**Version difference data**
►

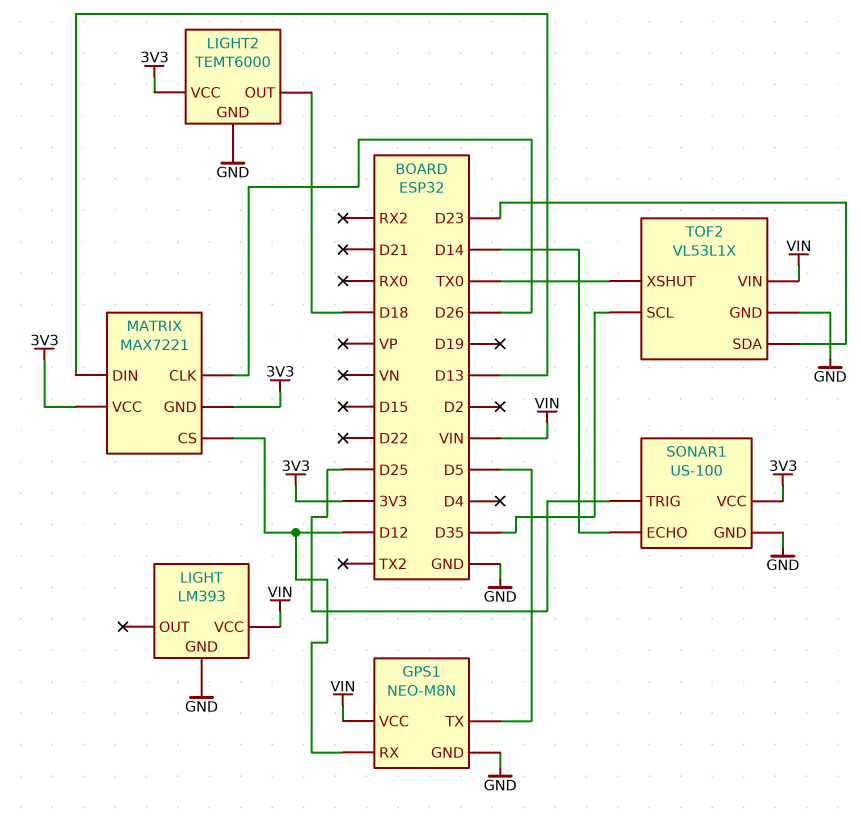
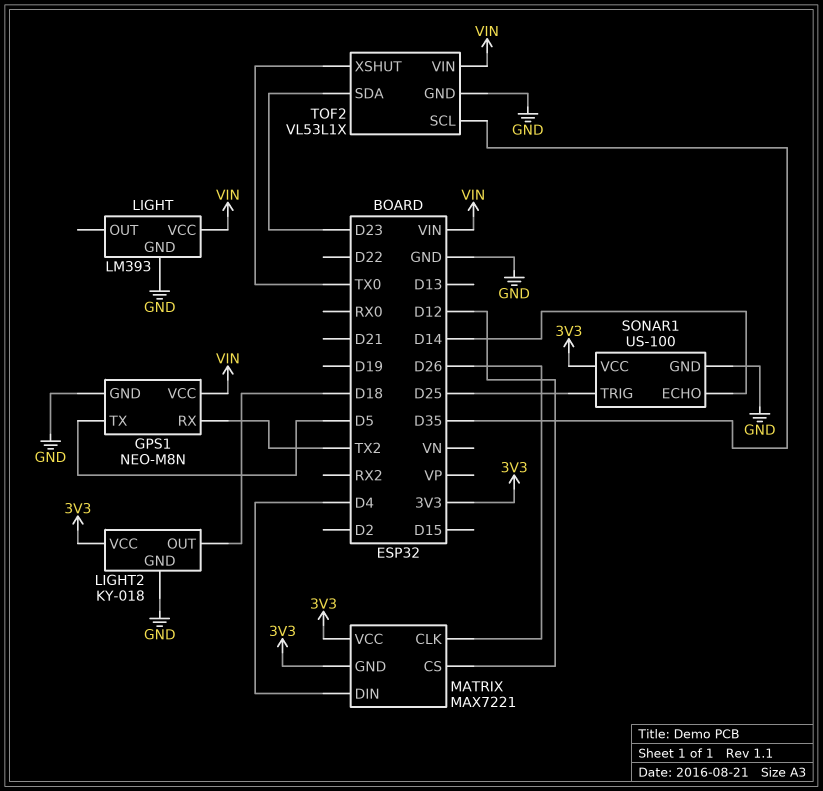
GPS1 pin RX: D12 -> TX2
LIGHT2: TEMT6000 -> KY-018
MATRIX pin DIN: D13 -> D4

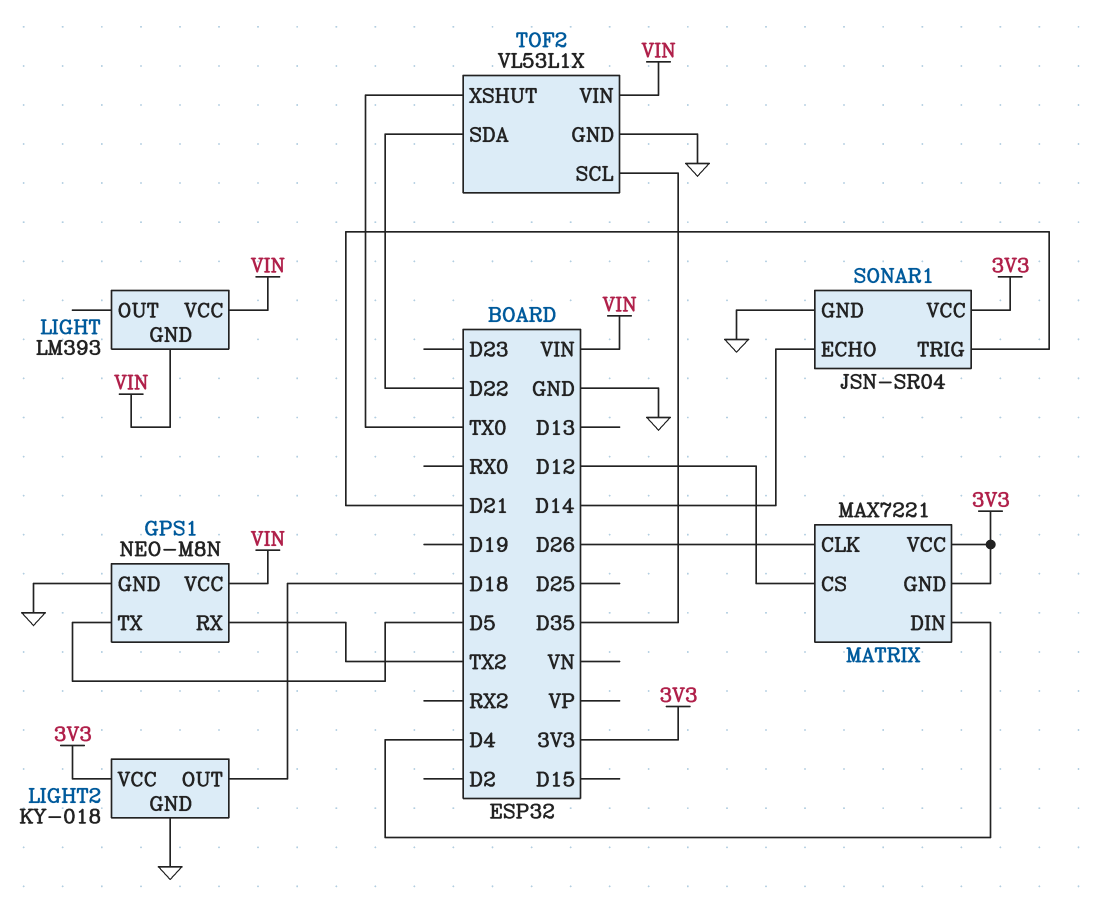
LIGHT pin GND: GND -> VIN
SONAR1: US-100 -> JSN-SR04
SONAR1 pin TRIG: D25 -> D21
TOF2 pin SDA: D23 -> D22

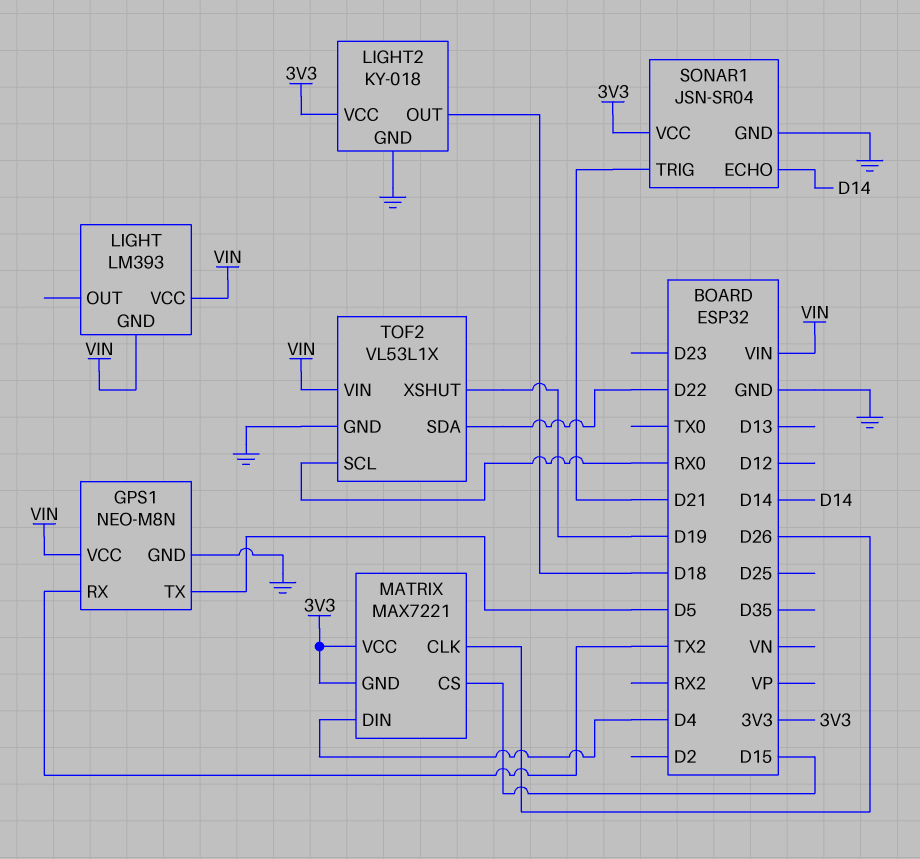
MATRIX pin CS: D12 -> D15
TOF2 pin SCL: D35 -> RX0
TOF2 pin XSHUT: TX0 -> D19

◄

**What you will do**
The records are to be returned verbatim. Skip any picture they contain.

**Task output**
GPS1 pin RX: D12 -> TX2
LIGHT2: TEMT6000 -> KY-018
MATRIX pin DIN: D13 -> D4

LIGHT pin GND: GND -> VIN
SONAR1: US-100 -> JSN-SR04
SONAR1 pin TRIG: D25 -> D21
TOF2 pin SDA: D23 -> D22

MATRIX pin CS: D12 -> D15
TOF2 pin SCL: D35 -> RX0
TOF2 pin XSHUT: TX0 -> D19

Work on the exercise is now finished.